*PROVIDED INFORMATION*.
● ● ● ●

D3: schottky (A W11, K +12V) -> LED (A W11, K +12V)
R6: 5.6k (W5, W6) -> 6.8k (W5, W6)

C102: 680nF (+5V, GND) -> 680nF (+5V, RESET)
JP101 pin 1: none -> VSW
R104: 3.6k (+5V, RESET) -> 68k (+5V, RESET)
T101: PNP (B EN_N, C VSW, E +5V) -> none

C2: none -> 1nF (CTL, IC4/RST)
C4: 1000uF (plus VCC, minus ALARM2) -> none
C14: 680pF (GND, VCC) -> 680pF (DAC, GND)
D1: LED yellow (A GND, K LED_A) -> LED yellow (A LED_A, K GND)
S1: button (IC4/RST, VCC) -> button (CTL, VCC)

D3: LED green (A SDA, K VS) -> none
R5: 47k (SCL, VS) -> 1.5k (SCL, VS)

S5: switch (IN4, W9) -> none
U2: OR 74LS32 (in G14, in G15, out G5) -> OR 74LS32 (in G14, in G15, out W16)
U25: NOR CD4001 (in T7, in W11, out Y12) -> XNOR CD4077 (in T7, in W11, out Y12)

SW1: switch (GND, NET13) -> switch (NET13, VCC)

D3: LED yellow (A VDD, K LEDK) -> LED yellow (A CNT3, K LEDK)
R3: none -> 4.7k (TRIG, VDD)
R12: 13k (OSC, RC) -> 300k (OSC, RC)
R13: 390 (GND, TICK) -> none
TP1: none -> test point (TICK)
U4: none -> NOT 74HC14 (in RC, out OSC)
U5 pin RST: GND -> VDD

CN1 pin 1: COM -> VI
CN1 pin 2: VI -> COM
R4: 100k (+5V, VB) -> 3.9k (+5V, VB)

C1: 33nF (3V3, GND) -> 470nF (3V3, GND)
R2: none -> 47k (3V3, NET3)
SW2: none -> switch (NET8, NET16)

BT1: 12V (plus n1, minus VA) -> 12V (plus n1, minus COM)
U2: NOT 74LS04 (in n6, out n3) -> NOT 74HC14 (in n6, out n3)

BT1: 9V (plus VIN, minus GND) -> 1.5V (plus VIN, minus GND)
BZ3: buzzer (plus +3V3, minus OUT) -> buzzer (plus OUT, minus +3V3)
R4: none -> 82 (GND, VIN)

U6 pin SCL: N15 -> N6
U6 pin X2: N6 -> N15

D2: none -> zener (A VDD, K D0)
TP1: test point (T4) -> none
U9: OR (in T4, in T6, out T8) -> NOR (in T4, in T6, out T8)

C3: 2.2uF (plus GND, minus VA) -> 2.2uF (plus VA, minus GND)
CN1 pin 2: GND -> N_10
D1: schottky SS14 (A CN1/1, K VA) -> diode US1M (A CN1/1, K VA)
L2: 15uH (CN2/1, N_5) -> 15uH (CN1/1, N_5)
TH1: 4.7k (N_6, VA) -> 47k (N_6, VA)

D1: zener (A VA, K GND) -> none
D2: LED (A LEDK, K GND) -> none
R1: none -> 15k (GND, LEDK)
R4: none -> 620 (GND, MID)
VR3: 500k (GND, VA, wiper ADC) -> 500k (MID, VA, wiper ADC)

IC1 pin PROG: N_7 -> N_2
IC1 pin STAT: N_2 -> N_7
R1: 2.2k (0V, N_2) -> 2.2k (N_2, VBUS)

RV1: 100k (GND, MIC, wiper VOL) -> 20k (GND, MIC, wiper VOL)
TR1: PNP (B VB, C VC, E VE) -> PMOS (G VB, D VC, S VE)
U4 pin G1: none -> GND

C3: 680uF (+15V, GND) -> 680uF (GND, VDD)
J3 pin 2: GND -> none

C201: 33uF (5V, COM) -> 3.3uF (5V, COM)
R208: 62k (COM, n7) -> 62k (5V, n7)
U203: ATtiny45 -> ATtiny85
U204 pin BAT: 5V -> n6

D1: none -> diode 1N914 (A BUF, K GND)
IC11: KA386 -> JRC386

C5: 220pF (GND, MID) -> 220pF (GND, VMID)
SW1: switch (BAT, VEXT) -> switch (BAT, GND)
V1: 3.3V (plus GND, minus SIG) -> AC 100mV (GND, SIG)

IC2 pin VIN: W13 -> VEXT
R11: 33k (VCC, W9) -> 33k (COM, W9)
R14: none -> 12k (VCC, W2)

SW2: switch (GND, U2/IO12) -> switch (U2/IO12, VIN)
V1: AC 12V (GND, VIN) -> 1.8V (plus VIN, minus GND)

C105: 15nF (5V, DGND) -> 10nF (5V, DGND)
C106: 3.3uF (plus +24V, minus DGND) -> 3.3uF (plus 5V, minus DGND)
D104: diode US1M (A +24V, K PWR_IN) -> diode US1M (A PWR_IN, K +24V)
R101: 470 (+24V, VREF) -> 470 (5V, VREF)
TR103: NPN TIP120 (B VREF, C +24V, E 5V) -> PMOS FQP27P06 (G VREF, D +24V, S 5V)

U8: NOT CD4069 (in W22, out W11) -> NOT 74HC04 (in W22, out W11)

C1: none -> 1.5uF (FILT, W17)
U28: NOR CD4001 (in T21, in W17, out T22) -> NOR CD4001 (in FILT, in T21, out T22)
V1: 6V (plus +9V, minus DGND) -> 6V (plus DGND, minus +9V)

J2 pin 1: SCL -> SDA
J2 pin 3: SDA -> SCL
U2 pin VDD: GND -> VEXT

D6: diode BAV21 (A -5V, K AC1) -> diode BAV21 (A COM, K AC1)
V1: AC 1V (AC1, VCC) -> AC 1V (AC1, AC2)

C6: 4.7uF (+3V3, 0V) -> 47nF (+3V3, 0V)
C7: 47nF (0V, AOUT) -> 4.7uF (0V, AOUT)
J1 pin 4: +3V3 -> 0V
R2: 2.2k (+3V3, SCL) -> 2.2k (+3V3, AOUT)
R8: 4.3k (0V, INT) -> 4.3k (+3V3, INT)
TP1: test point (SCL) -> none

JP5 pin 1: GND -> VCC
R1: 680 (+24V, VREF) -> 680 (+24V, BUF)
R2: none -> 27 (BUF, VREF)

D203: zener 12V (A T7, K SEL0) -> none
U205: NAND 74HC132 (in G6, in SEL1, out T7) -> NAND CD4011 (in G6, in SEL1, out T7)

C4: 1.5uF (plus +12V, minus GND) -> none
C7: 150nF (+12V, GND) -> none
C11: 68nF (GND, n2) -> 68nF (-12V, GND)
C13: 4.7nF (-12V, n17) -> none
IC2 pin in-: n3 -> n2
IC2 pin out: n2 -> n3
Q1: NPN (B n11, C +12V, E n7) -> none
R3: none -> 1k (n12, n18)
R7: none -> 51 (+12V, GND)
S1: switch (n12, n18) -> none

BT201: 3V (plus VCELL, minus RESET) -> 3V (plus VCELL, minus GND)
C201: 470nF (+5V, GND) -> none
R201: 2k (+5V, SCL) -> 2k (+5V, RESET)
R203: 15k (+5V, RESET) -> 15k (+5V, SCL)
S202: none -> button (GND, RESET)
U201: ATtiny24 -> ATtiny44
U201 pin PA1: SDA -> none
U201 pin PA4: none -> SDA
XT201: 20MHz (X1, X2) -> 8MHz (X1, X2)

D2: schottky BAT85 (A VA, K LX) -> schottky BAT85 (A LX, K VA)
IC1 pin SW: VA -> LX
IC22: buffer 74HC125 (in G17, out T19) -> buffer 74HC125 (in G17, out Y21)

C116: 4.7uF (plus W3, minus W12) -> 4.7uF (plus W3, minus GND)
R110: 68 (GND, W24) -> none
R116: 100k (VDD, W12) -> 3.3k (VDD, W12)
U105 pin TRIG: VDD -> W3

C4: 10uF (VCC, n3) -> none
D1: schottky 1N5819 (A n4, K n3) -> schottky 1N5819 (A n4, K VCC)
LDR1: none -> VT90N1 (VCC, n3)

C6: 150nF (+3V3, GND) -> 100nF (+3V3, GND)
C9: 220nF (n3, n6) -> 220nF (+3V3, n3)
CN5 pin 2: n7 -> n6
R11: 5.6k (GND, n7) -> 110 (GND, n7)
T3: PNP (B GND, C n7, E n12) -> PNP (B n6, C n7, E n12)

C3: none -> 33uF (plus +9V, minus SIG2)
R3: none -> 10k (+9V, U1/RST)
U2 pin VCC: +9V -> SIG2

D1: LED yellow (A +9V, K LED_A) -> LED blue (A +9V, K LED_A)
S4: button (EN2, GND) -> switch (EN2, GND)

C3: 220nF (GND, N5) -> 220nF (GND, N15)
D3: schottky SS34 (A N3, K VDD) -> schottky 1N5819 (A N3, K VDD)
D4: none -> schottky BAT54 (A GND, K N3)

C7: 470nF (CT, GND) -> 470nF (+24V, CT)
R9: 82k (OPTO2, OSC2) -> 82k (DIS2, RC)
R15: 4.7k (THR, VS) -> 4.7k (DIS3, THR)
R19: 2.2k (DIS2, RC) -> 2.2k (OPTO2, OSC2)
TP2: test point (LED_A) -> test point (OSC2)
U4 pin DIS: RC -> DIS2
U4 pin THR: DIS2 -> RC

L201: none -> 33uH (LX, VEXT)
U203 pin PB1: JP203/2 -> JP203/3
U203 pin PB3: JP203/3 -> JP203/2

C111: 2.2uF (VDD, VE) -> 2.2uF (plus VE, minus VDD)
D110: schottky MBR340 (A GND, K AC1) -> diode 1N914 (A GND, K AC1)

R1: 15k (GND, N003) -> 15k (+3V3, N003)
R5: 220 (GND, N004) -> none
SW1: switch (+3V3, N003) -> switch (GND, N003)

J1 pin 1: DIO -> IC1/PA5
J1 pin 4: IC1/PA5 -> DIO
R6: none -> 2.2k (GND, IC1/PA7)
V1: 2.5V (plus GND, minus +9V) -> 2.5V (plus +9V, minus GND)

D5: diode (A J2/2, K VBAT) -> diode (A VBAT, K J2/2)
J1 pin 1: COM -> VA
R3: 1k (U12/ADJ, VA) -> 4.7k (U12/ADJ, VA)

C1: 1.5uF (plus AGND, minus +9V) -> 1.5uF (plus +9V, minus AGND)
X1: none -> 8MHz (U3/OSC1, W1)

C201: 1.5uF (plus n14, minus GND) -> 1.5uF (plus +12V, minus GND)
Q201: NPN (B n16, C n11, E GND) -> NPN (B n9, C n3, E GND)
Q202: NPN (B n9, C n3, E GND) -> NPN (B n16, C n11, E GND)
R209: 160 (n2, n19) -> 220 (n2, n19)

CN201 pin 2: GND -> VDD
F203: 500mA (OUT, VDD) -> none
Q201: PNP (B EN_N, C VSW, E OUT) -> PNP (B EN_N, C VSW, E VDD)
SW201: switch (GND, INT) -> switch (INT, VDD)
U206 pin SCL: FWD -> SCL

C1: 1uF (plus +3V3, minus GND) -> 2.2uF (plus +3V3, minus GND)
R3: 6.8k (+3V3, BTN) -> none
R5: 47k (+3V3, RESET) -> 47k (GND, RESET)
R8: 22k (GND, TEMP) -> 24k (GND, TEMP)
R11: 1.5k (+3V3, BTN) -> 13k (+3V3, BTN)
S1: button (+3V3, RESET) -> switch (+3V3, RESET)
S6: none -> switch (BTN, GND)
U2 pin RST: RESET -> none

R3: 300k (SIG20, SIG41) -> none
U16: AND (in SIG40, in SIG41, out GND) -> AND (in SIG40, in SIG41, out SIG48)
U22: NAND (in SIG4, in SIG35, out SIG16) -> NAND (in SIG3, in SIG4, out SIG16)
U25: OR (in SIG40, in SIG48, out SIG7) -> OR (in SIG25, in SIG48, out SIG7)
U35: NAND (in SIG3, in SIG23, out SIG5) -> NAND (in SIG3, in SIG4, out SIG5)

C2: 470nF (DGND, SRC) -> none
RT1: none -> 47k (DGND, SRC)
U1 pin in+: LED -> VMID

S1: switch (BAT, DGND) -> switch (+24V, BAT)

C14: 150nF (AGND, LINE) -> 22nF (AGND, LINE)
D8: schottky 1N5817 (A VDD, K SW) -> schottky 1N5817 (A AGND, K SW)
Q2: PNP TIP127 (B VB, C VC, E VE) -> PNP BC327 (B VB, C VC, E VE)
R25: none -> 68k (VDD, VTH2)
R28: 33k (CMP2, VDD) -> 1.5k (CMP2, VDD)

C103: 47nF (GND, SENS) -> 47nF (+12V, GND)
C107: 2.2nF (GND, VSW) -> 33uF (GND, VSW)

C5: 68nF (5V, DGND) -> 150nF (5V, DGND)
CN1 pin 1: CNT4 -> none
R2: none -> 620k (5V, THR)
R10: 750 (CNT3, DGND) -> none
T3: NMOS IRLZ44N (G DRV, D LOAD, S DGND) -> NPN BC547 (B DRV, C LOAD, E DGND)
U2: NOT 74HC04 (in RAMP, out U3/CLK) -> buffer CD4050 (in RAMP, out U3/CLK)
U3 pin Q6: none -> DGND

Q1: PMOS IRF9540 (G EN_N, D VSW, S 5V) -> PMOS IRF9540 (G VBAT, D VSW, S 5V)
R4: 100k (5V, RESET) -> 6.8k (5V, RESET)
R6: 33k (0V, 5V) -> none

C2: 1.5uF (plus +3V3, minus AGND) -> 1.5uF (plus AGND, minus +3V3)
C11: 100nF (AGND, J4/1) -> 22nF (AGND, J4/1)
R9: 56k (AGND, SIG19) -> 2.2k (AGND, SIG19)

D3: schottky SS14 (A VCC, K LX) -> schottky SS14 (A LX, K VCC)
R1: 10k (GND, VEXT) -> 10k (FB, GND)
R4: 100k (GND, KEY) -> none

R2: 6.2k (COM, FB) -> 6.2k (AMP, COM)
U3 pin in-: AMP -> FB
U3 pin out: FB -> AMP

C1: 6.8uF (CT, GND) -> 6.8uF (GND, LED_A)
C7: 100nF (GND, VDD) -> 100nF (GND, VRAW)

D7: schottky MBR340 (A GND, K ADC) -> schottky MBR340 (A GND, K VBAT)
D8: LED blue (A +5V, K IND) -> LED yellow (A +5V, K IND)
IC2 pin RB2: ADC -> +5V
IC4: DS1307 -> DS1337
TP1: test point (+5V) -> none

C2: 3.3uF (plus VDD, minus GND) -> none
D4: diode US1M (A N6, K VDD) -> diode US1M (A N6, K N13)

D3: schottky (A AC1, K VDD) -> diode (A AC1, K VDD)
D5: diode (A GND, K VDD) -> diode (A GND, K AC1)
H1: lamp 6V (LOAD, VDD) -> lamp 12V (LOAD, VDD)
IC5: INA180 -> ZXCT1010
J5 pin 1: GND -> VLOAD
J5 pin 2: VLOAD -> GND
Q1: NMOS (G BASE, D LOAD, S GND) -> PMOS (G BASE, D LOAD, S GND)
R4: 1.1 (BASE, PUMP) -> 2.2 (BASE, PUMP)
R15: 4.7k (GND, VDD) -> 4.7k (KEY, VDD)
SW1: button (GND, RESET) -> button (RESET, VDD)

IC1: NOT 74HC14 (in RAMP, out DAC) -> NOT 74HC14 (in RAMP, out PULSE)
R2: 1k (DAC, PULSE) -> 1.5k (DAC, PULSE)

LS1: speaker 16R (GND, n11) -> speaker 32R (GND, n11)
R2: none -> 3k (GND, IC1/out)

● ● ● ●

*REQUIRED ACTION*. Once you reach the line with "J2 pin 3: SDA -> SCL" in the data above, copy it and every line after it exactly, up to and including the line with "D203: zener 12V (A T7, K SEL0) -> none".

*ANSWER TO THE EXERCISE*.
J2 pin 3: SDA -> SCL
U2 pin VDD: GND -> VEXT

D6: diode BAV21 (A -5V, K AC1) -> diode BAV21 (A COM, K AC1)
V1: AC 1V (AC1, VCC) -> AC 1V (AC1, AC2)

C6: 4.7uF (+3V3, 0V) -> 47nF (+3V3, 0V)
C7: 47nF (0V, AOUT) -> 4.7uF (0V, AOUT)
J1 pin 4: +3V3 -> 0V
R2: 2.2k (+3V3, SCL) -> 2.2k (+3V3, AOUT)
R8: 4.3k (0V, INT) -> 4.3k (+3V3, INT)
TP1: test point (SCL) -> none

JP5 pin 1: GND -> VCC
R1: 680 (+24V, VREF) -> 680 (+24V, BUF)
R2: none -> 27 (BUF, VREF)

D203: zener 12V (A T7, K SEL0) -> none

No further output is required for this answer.